- **Problem**
Return all of the data exactly as written, without the pictures.

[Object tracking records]
*** Begin section ***

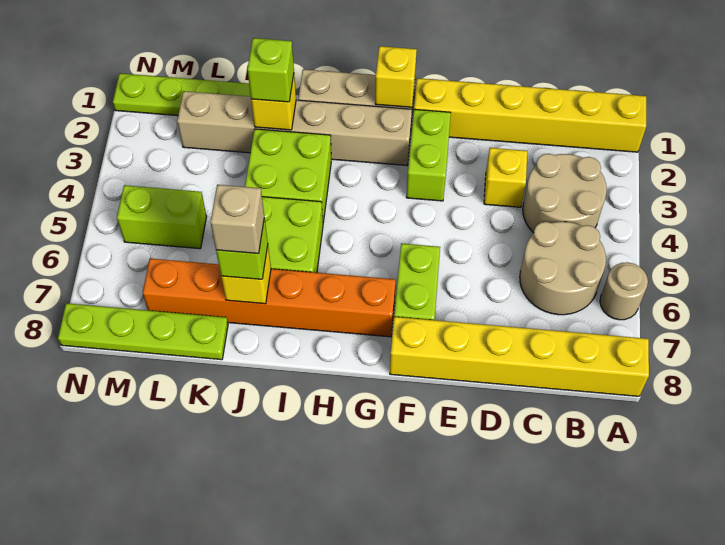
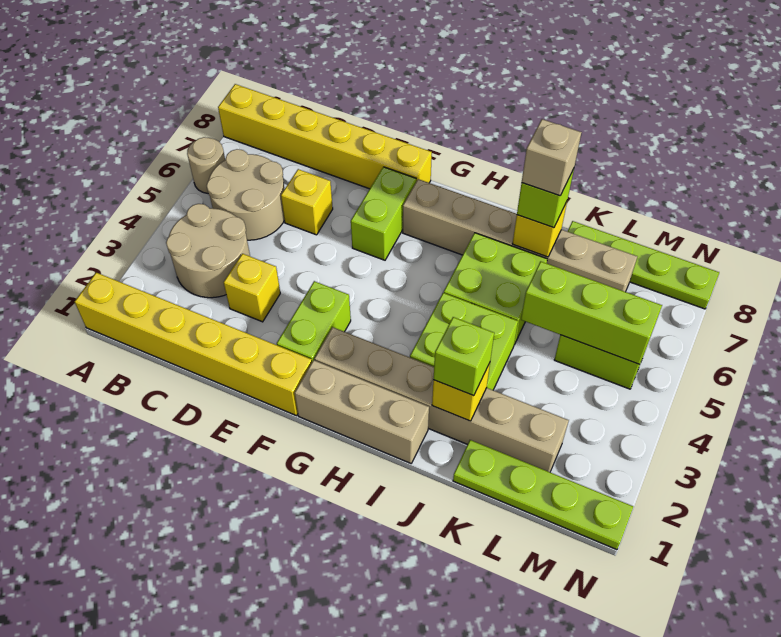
yellow brick G1 level 2 -> yellow brick D6 level 1
orange brick G7:L7 level 1 -> tan brick G7:L7 level 1
none -> lime brick K5:M5 level 2

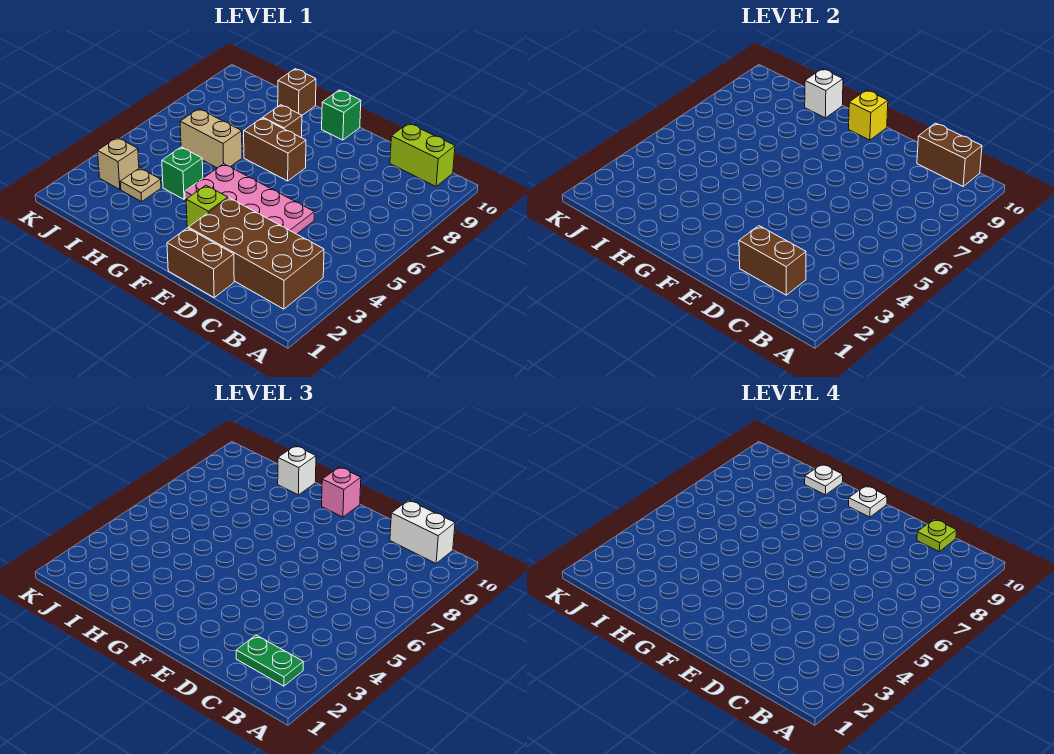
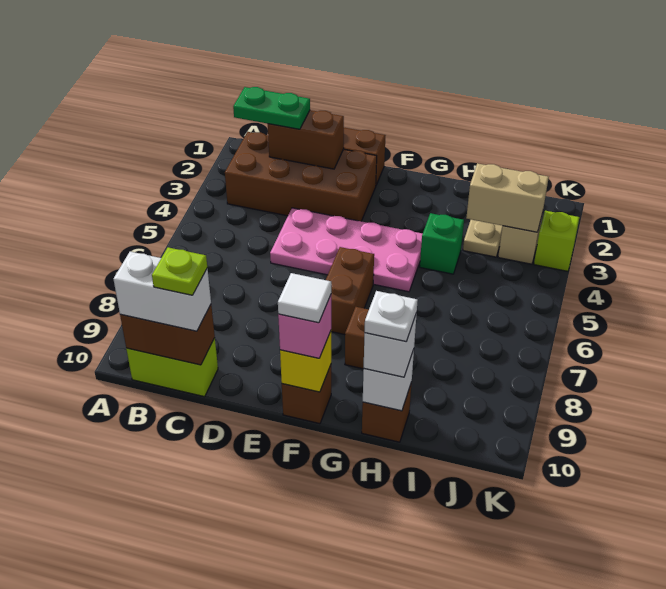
lime brick F3 level 1 -> lime brick K3 level 1
brown brick F7:G7 level 1 -> brown brick F6:F7 level 1
green brick F10 level 1 -> brown brick F10 level 1
white plate F10 level 4 -> white tile F10 level 4
tan brick H6:I6 level 1 -> tan brick I3:J3 level 2

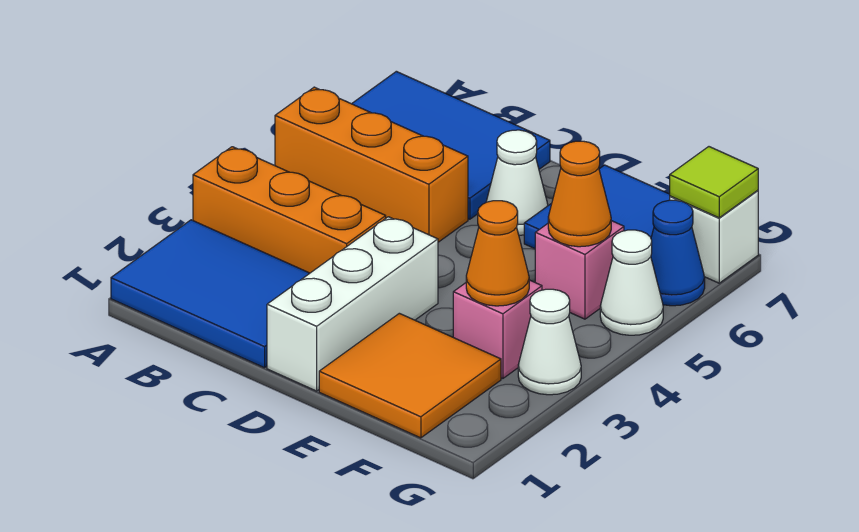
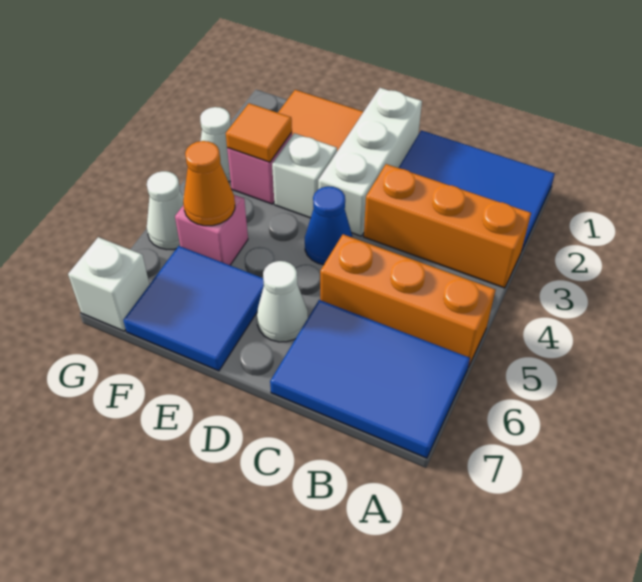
none -> white brick E3 level 1
orange cone F3 level 2 -> orange tile F3 level 2
blue cone G6 level 1 -> blue cone D4 level 1
lime tile G7 level 2 -> none

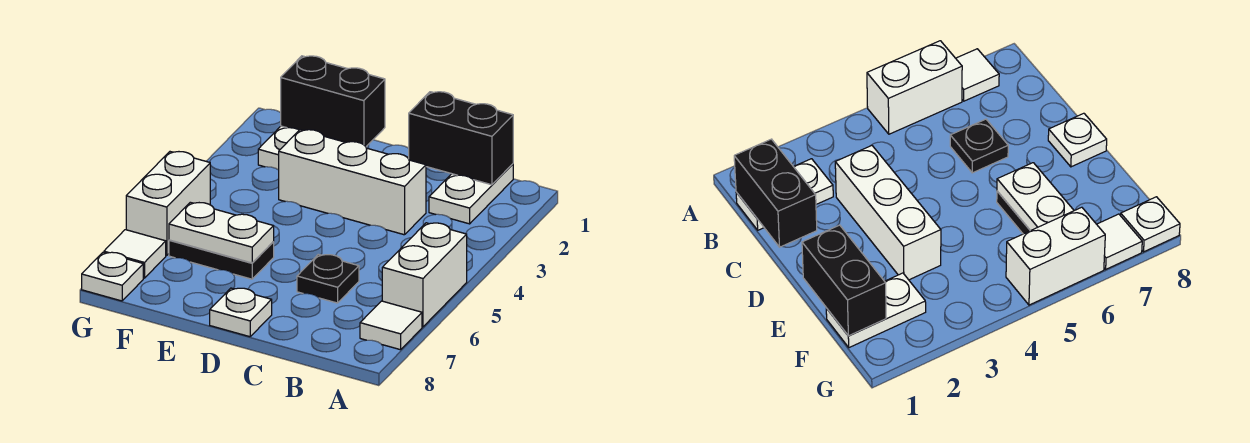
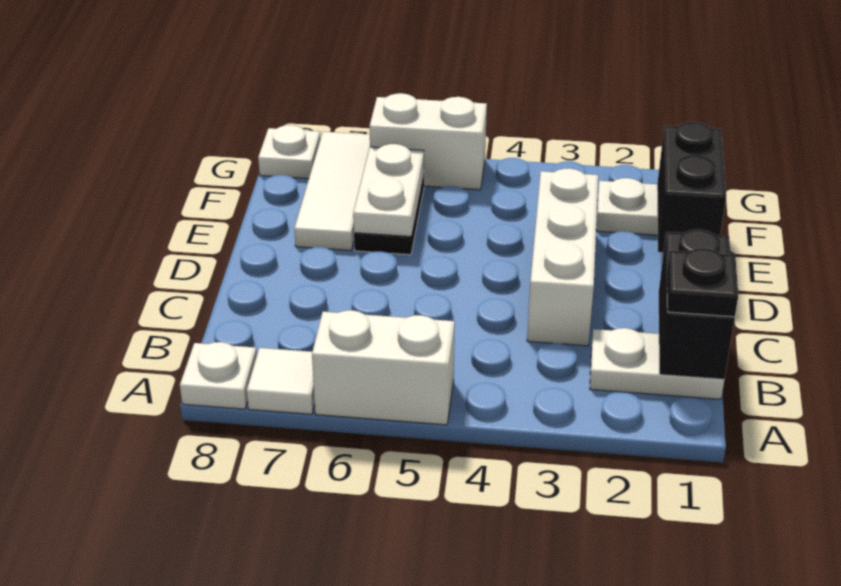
black plate C6 level 1 -> black plate B1 level 3
white plate D8 level 1 -> white plate A8 level 1
white tile G7 level 1 -> white tile E7:G7 level 1

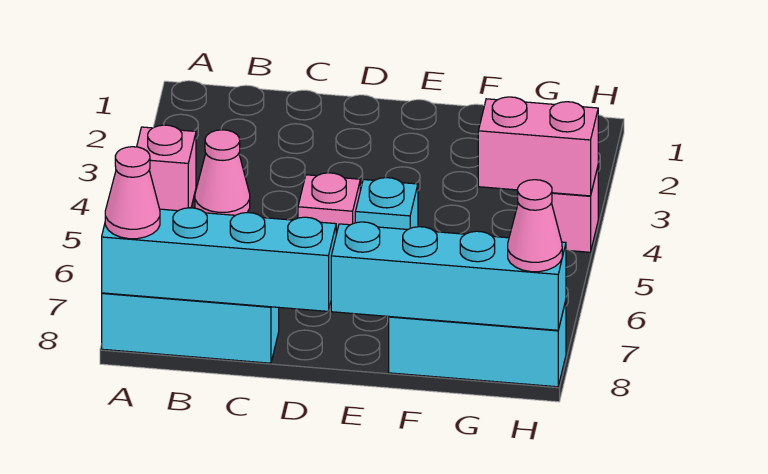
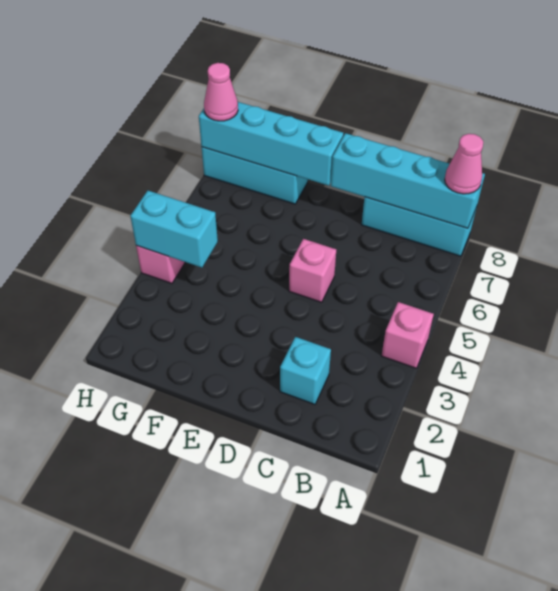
pink cone B4 level 1 -> none
cyan brick E5 level 1 -> cyan brick C2 level 1
pink brick G4:H4 level 2 -> cyan brick G4:H4 level 2

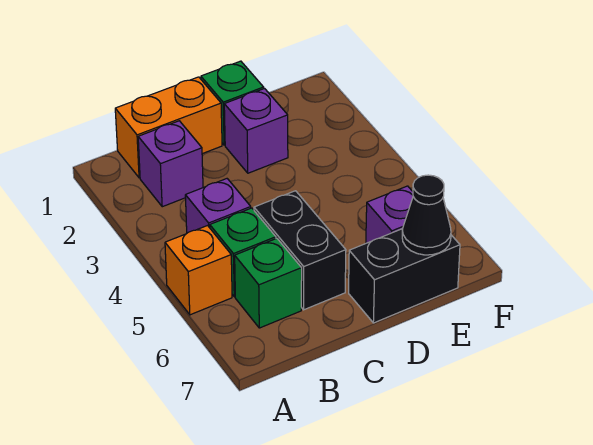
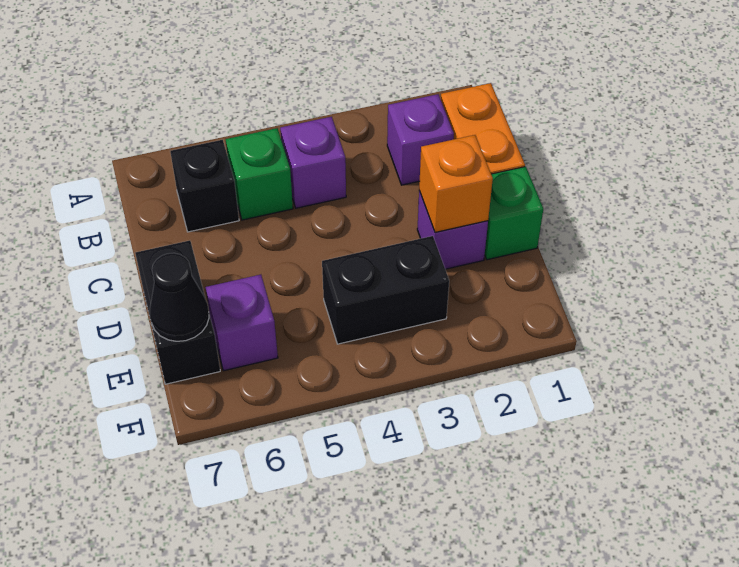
orange brick A5 level 1 -> orange brick D2 level 2
green brick B6 level 1 -> black brick B6 level 1
black brick C5:C6 level 1 -> black brick E3:E4 level 1

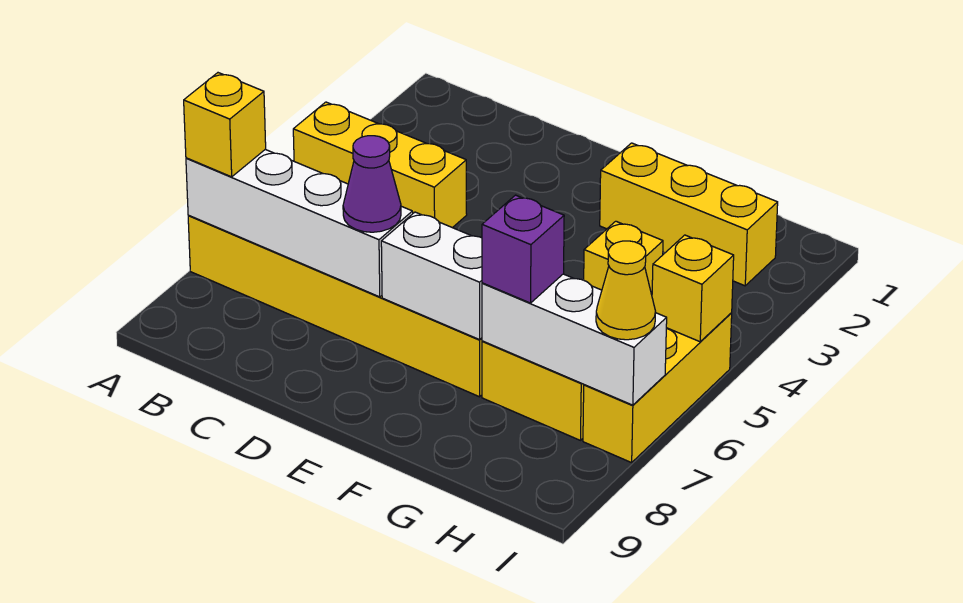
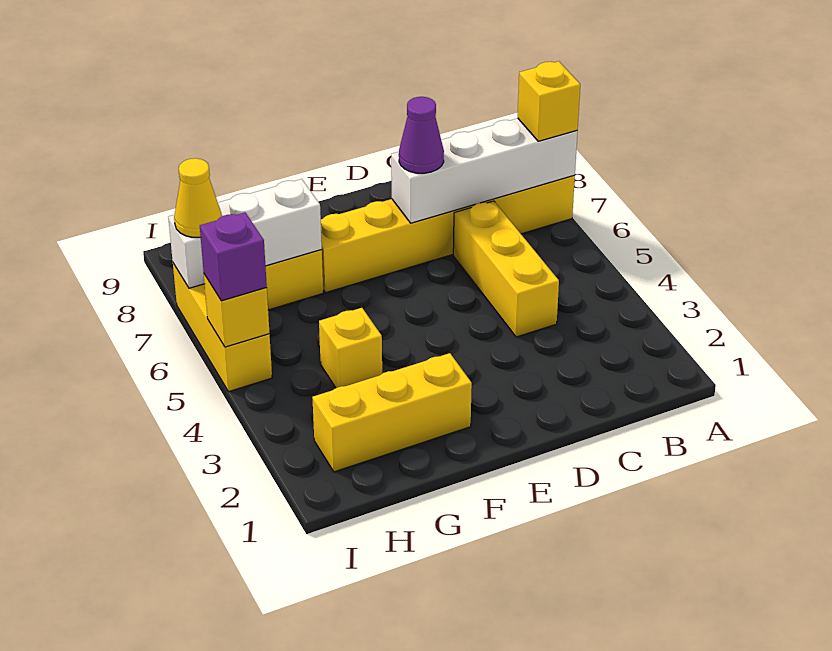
yellow brick A4:C4 level 1 -> yellow brick C4:C6 level 1
white brick E7:F7 level 2 -> none
purple brick G7 level 3 -> purple brick I5 level 3

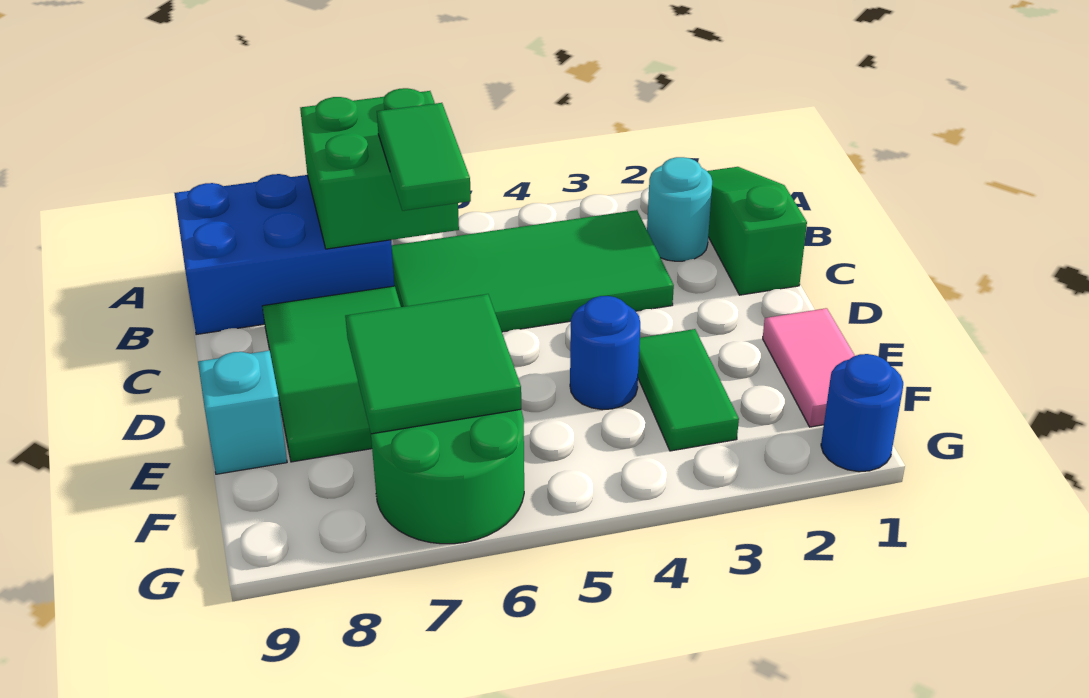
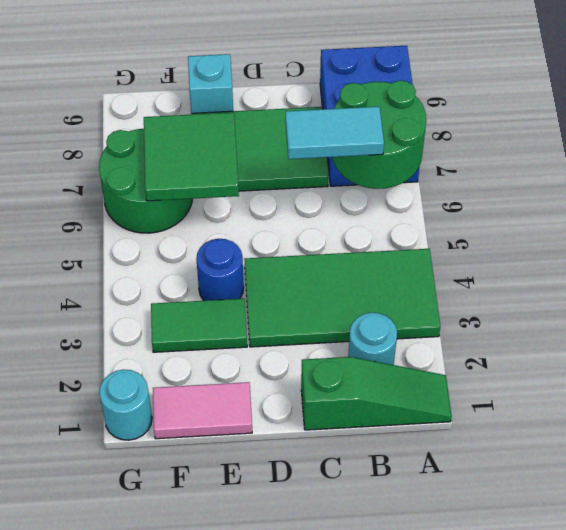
green brick A6:B7 level 2 -> green round brick A6:B7 level 2
green tile B3:C6 level 1 -> green tile A3:D4 level 1
green tile B6:C6 level 3 -> cyan tile B6:C6 level 3
blue round brick G1 level 1 -> cyan round brick G1 level 1

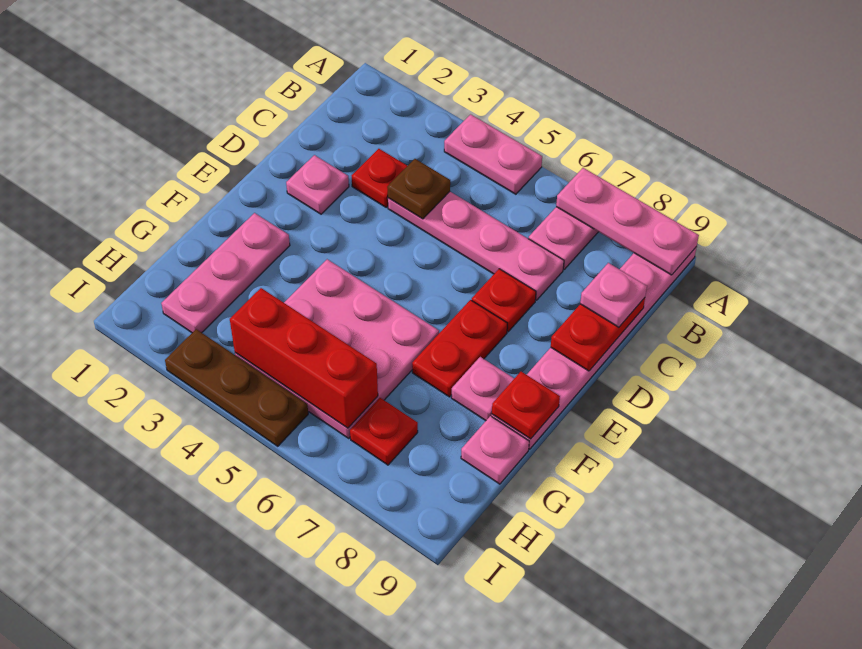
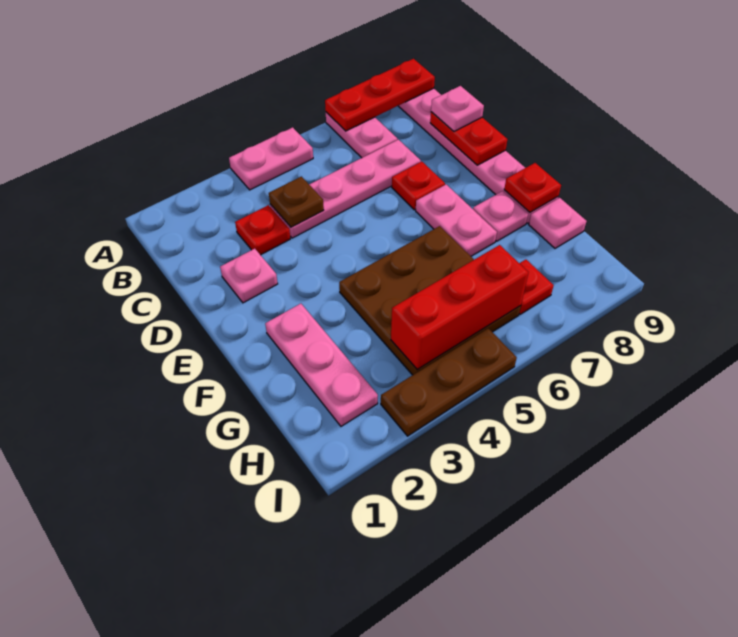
pink plate A7:A9 level 2 -> red plate A7:A9 level 2
red plate E7:F7 level 1 -> pink plate E7:F7 level 1
pink plate F4:H6 level 1 -> brown plate F4:H6 level 1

*** End section ***

- **Answer to the exercise**
yellow brick G1 level 2 -> yellow brick D6 level 1
orange brick G7:L7 level 1 -> tan brick G7:L7 level 1
none -> lime brick K5:M5 level 2

lime brick F3 level 1 -> lime brick K3 level 1
brown brick F7:G7 level 1 -> brown brick F6:F7 level 1
green brick F10 level 1 -> brown brick F10 level 1
white plate F10 level 4 -> white tile F10 level 4
tan brick H6:I6 level 1 -> tan brick I3:J3 level 2

none -> white brick E3 level 1
orange cone F3 level 2 -> orange tile F3 level 2
blue cone G6 level 1 -> blue cone D4 level 1
lime tile G7 level 2 -> none

black plate C6 level 1 -> black plate B1 level 3
white plate D8 level 1 -> white plate A8 level 1
white tile G7 level 1 -> white tile E7:G7 level 1

pink cone B4 level 1 -> none
cyan brick E5 level 1 -> cyan brick C2 level 1
pink brick G4:H4 level 2 -> cyan brick G4:H4 level 2

orange brick A5 level 1 -> orange brick D2 level 2
green brick B6 level 1 -> black brick B6 level 1
black brick C5:C6 level 1 -> black brick E3:E4 level 1

yellow brick A4:C4 level 1 -> yellow brick C4:C6 level 1
white brick E7:F7 level 2 -> none
purple brick G7 level 3 -> purple brick I5 level 3

green brick A6:B7 level 2 -> green round brick A6:B7 level 2
green tile B3:C6 level 1 -> green tile A3:D4 level 1
green tile B6:C6 level 3 -> cyan tile B6:C6 level 3
blue round brick G1 level 1 -> cyan round brick G1 level 1

pink plate A7:A9 level 2 -> red plate A7:A9 level 2
red plate E7:F7 level 1 -> pink plate E7:F7 level 1
pink plate F4:H6 level 1 -> brown plate F4:H6 level 1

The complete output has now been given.